● Saved data entries
--------------------------------
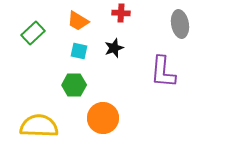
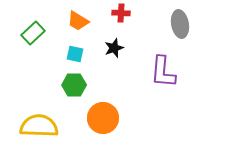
cyan square: moved 4 px left, 3 px down
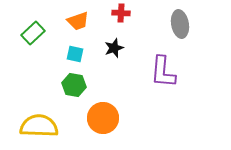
orange trapezoid: rotated 50 degrees counterclockwise
green hexagon: rotated 10 degrees clockwise
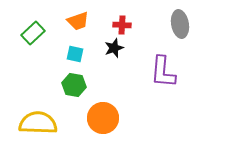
red cross: moved 1 px right, 12 px down
yellow semicircle: moved 1 px left, 3 px up
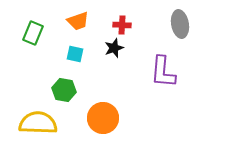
green rectangle: rotated 25 degrees counterclockwise
green hexagon: moved 10 px left, 5 px down
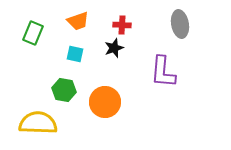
orange circle: moved 2 px right, 16 px up
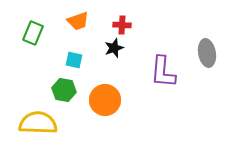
gray ellipse: moved 27 px right, 29 px down
cyan square: moved 1 px left, 6 px down
orange circle: moved 2 px up
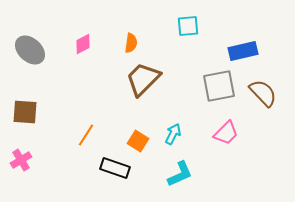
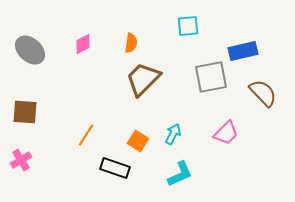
gray square: moved 8 px left, 9 px up
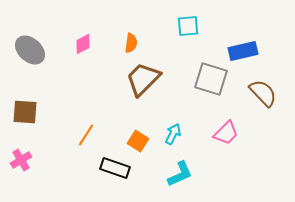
gray square: moved 2 px down; rotated 28 degrees clockwise
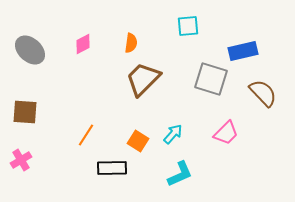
cyan arrow: rotated 15 degrees clockwise
black rectangle: moved 3 px left; rotated 20 degrees counterclockwise
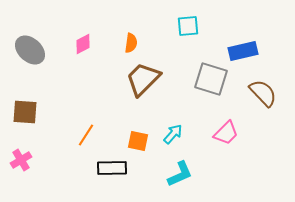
orange square: rotated 20 degrees counterclockwise
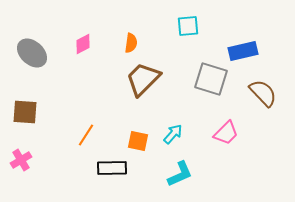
gray ellipse: moved 2 px right, 3 px down
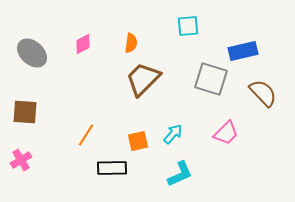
orange square: rotated 25 degrees counterclockwise
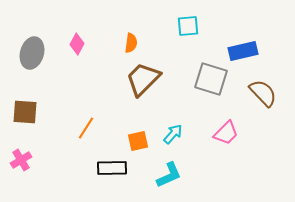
pink diamond: moved 6 px left; rotated 35 degrees counterclockwise
gray ellipse: rotated 64 degrees clockwise
orange line: moved 7 px up
cyan L-shape: moved 11 px left, 1 px down
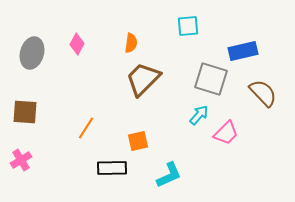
cyan arrow: moved 26 px right, 19 px up
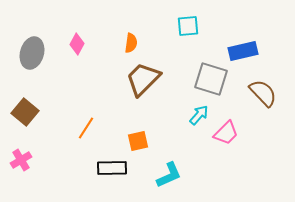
brown square: rotated 36 degrees clockwise
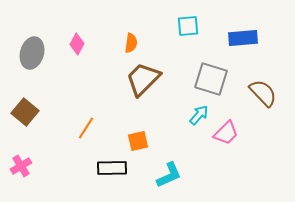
blue rectangle: moved 13 px up; rotated 8 degrees clockwise
pink cross: moved 6 px down
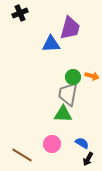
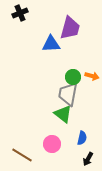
green triangle: rotated 36 degrees clockwise
blue semicircle: moved 5 px up; rotated 72 degrees clockwise
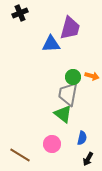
brown line: moved 2 px left
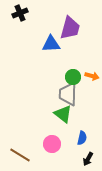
gray trapezoid: rotated 10 degrees counterclockwise
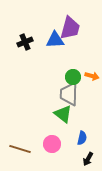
black cross: moved 5 px right, 29 px down
blue triangle: moved 4 px right, 4 px up
gray trapezoid: moved 1 px right
brown line: moved 6 px up; rotated 15 degrees counterclockwise
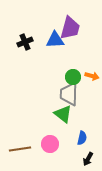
pink circle: moved 2 px left
brown line: rotated 25 degrees counterclockwise
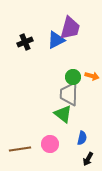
blue triangle: moved 1 px right; rotated 24 degrees counterclockwise
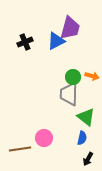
blue triangle: moved 1 px down
green triangle: moved 23 px right, 3 px down
pink circle: moved 6 px left, 6 px up
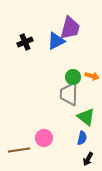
brown line: moved 1 px left, 1 px down
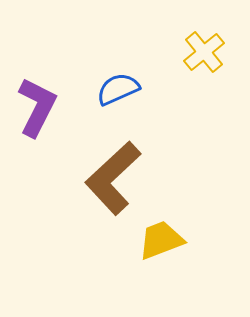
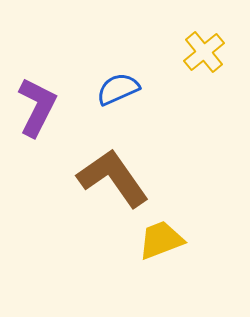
brown L-shape: rotated 98 degrees clockwise
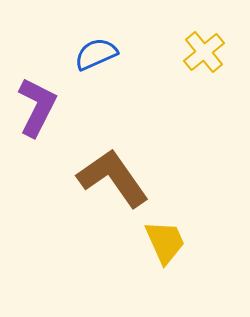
blue semicircle: moved 22 px left, 35 px up
yellow trapezoid: moved 4 px right, 2 px down; rotated 87 degrees clockwise
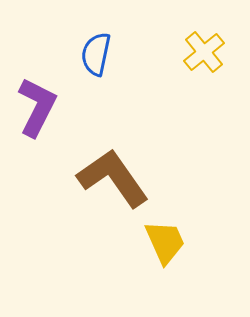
blue semicircle: rotated 54 degrees counterclockwise
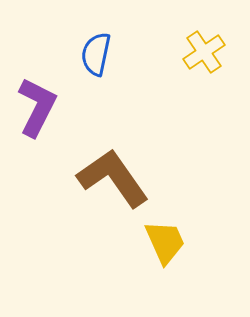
yellow cross: rotated 6 degrees clockwise
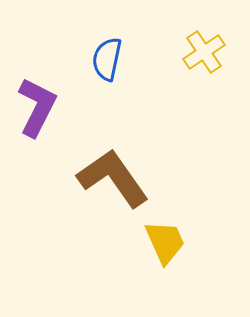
blue semicircle: moved 11 px right, 5 px down
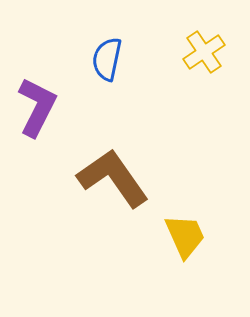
yellow trapezoid: moved 20 px right, 6 px up
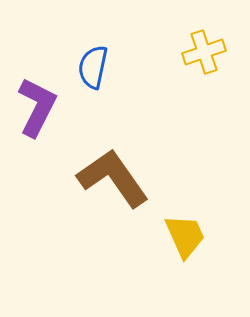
yellow cross: rotated 15 degrees clockwise
blue semicircle: moved 14 px left, 8 px down
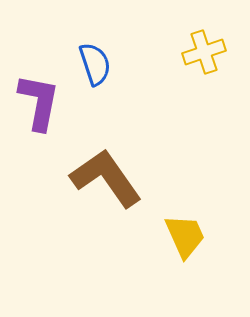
blue semicircle: moved 2 px right, 3 px up; rotated 150 degrees clockwise
purple L-shape: moved 2 px right, 5 px up; rotated 16 degrees counterclockwise
brown L-shape: moved 7 px left
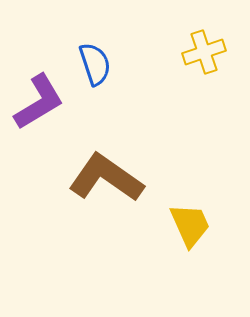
purple L-shape: rotated 48 degrees clockwise
brown L-shape: rotated 20 degrees counterclockwise
yellow trapezoid: moved 5 px right, 11 px up
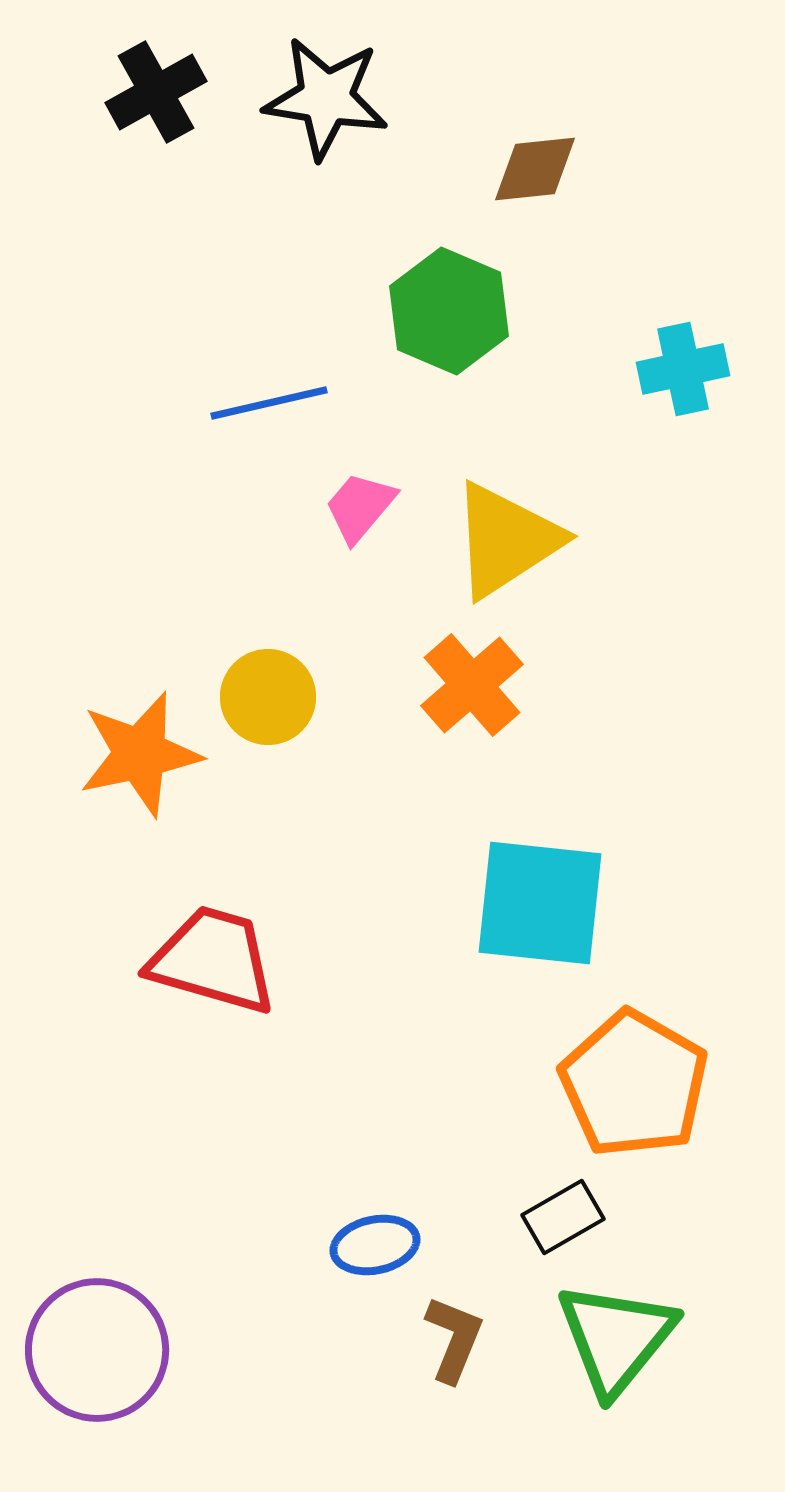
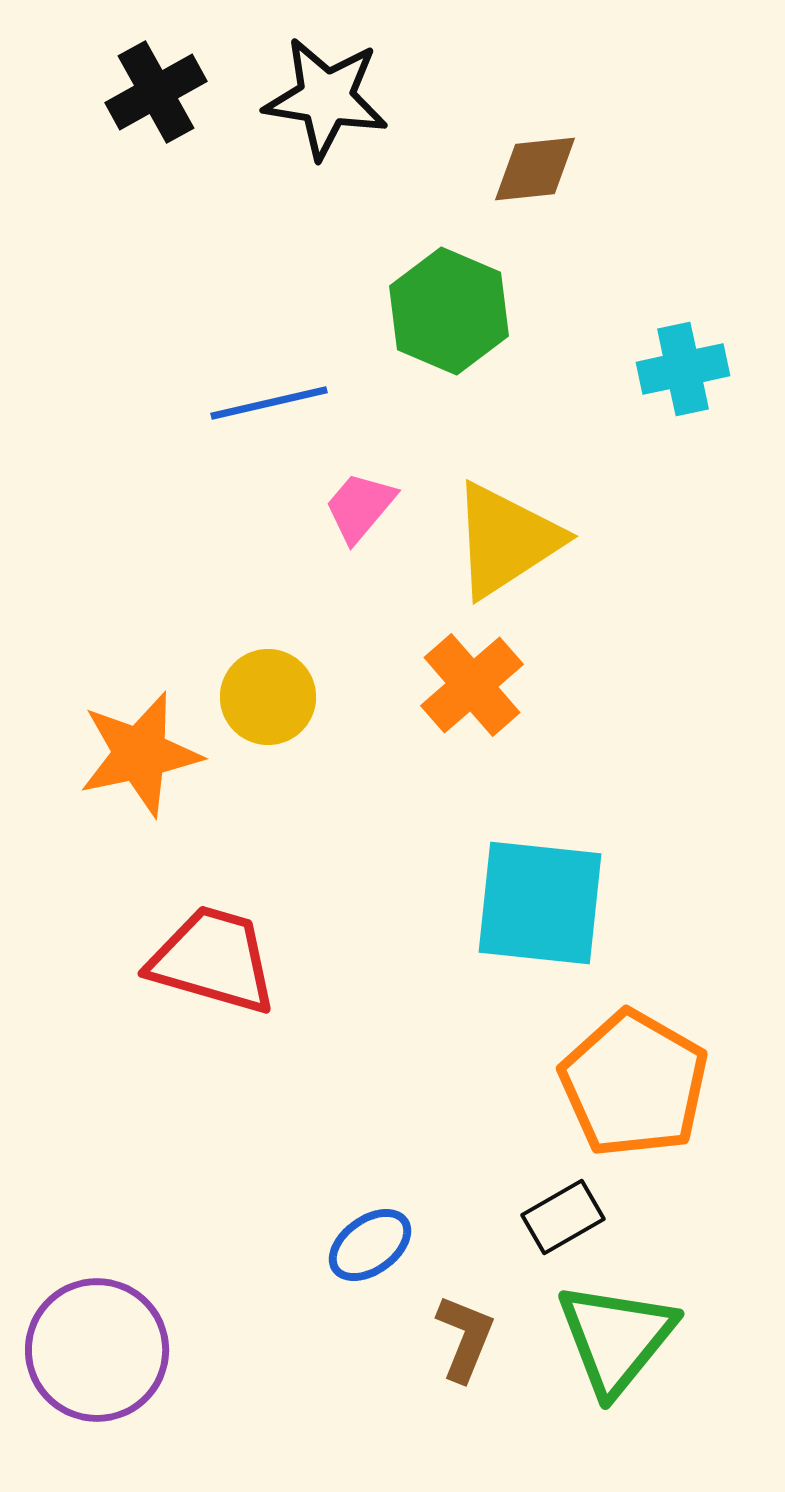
blue ellipse: moved 5 px left; rotated 24 degrees counterclockwise
brown L-shape: moved 11 px right, 1 px up
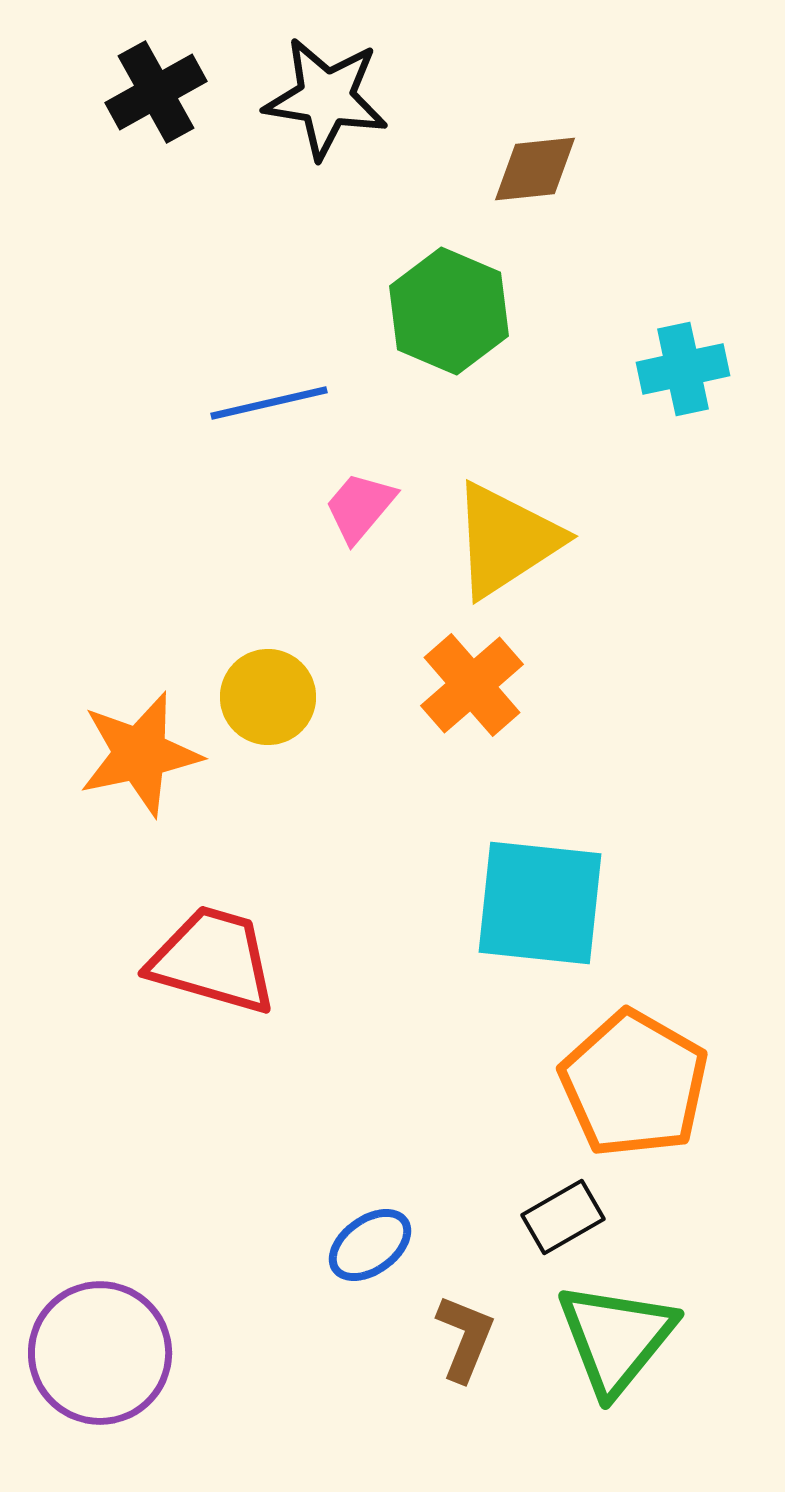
purple circle: moved 3 px right, 3 px down
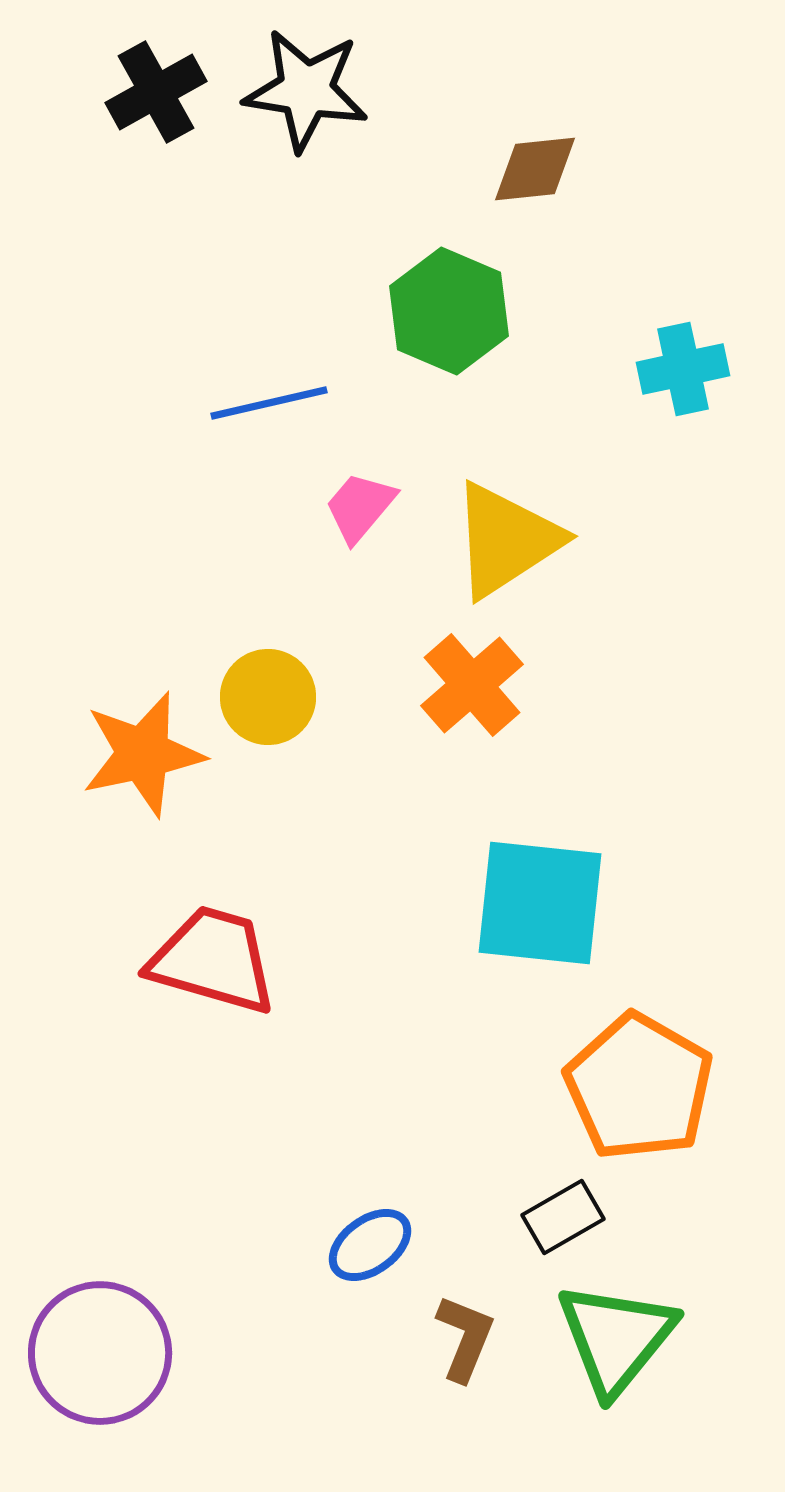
black star: moved 20 px left, 8 px up
orange star: moved 3 px right
orange pentagon: moved 5 px right, 3 px down
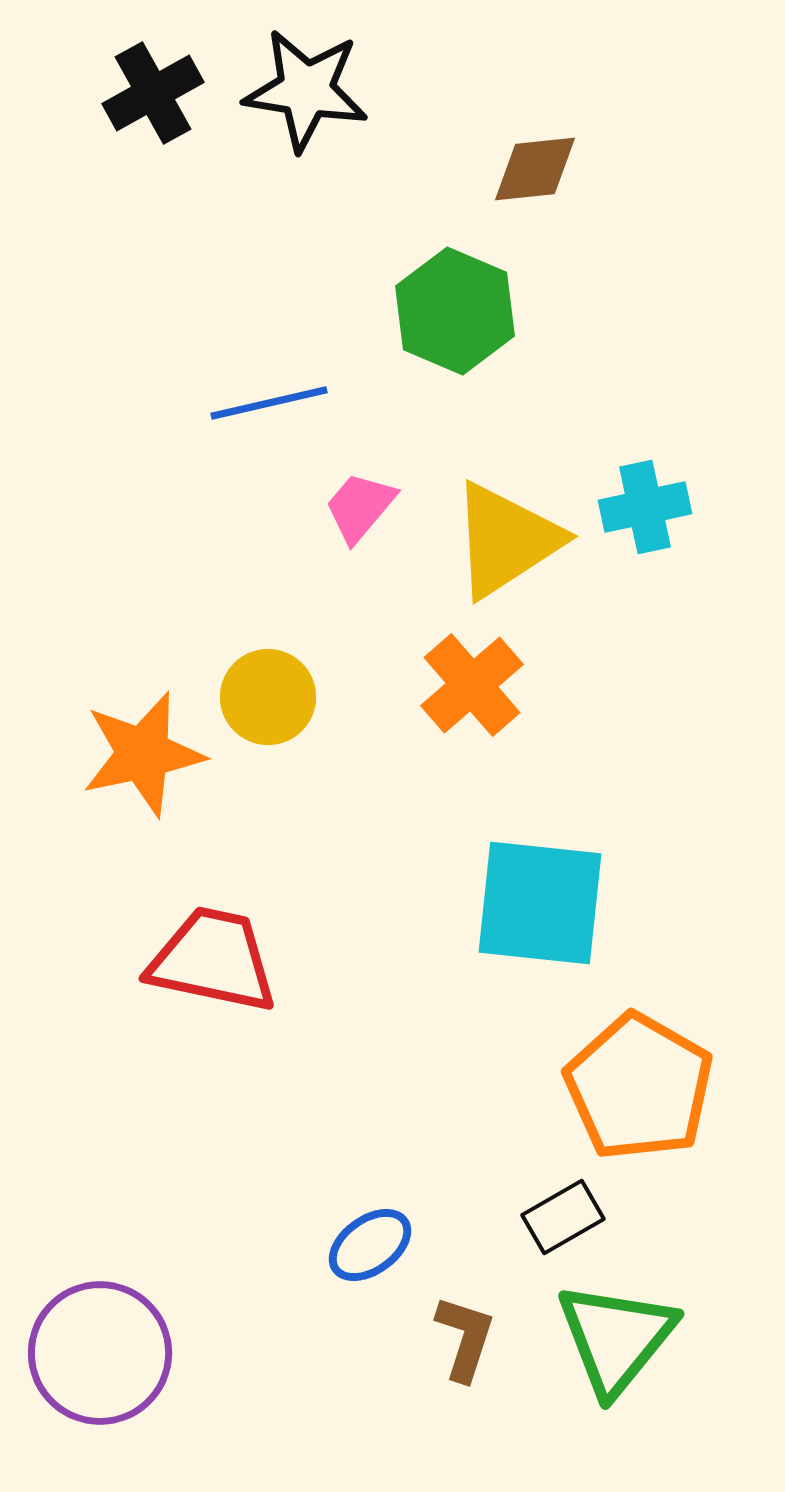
black cross: moved 3 px left, 1 px down
green hexagon: moved 6 px right
cyan cross: moved 38 px left, 138 px down
red trapezoid: rotated 4 degrees counterclockwise
brown L-shape: rotated 4 degrees counterclockwise
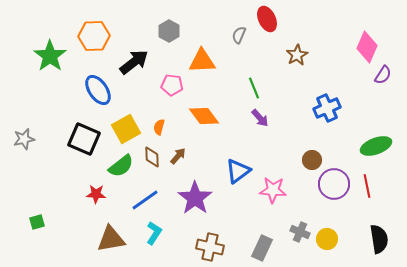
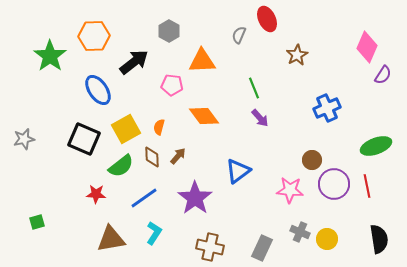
pink star: moved 17 px right
blue line: moved 1 px left, 2 px up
--------------------------------
● SHORT TASK
Output every line of the entries above word for word, omitting the picture lines.

● SOLUTION TO THE EXERCISE
cyan square: moved 4 px left, 3 px down
orange trapezoid: rotated 50 degrees counterclockwise
green hexagon: rotated 10 degrees clockwise
red cross: moved 1 px right, 12 px down
yellow semicircle: moved 1 px left, 3 px up
green rectangle: rotated 25 degrees counterclockwise
green hexagon: moved 10 px left, 5 px down
orange circle: moved 2 px right, 16 px up
gray ellipse: moved 27 px right, 29 px down
cyan square: moved 1 px left, 6 px down
orange circle: moved 2 px up
gray square: moved 8 px left, 9 px up
gray square: moved 2 px down; rotated 28 degrees clockwise
cyan arrow: rotated 15 degrees clockwise
black rectangle: moved 3 px left; rotated 20 degrees counterclockwise
orange square: rotated 20 degrees counterclockwise
gray ellipse: moved 2 px right, 3 px down
orange square: rotated 25 degrees counterclockwise
pink diamond: moved 6 px left; rotated 35 degrees counterclockwise
gray ellipse: rotated 64 degrees clockwise
orange line: moved 7 px up
cyan L-shape: moved 11 px left, 1 px down
cyan arrow: moved 26 px right, 19 px up
brown square: rotated 36 degrees clockwise
blue rectangle: moved 13 px up; rotated 8 degrees clockwise
pink cross: moved 6 px down
green triangle: rotated 36 degrees clockwise
blue semicircle: moved 5 px up; rotated 72 degrees clockwise
brown line: moved 2 px left
gray trapezoid: rotated 10 degrees counterclockwise
black cross: moved 5 px right, 29 px down
blue triangle: moved 4 px right, 4 px up
gray trapezoid: moved 1 px right
brown line: moved 6 px up; rotated 15 degrees counterclockwise
pink circle: moved 2 px left
brown line: rotated 25 degrees counterclockwise
blue triangle: moved 1 px right; rotated 24 degrees counterclockwise
blue triangle: moved 1 px down
green triangle: moved 23 px right, 3 px down
pink circle: moved 6 px left, 6 px up
brown line: moved 1 px left, 1 px down
brown L-shape: rotated 98 degrees clockwise
blue semicircle: moved 22 px left, 35 px up
yellow trapezoid: moved 4 px right, 2 px down; rotated 87 degrees clockwise
blue semicircle: rotated 54 degrees counterclockwise
yellow cross: rotated 6 degrees clockwise
blue semicircle: moved 11 px right, 5 px down
yellow trapezoid: moved 20 px right, 6 px up
yellow cross: rotated 15 degrees clockwise
blue semicircle: moved 14 px left, 8 px down
blue semicircle: moved 2 px right, 3 px up; rotated 150 degrees clockwise
purple L-shape: moved 2 px right, 5 px up; rotated 16 degrees counterclockwise
brown L-shape: moved 7 px left
purple L-shape: rotated 48 degrees clockwise
brown L-shape: rotated 20 degrees counterclockwise
yellow trapezoid: moved 5 px right, 11 px up
blue ellipse: moved 5 px left; rotated 24 degrees counterclockwise
brown L-shape: moved 11 px right, 1 px up
purple circle: moved 3 px right, 3 px down
black star: moved 20 px left, 8 px up
orange star: moved 3 px right
orange pentagon: moved 5 px right, 3 px down
black cross: moved 3 px left, 1 px down
green hexagon: moved 6 px right
cyan cross: moved 38 px left, 138 px down
red trapezoid: rotated 4 degrees counterclockwise
brown L-shape: rotated 4 degrees counterclockwise
pink star: moved 17 px right
blue line: moved 1 px left, 2 px up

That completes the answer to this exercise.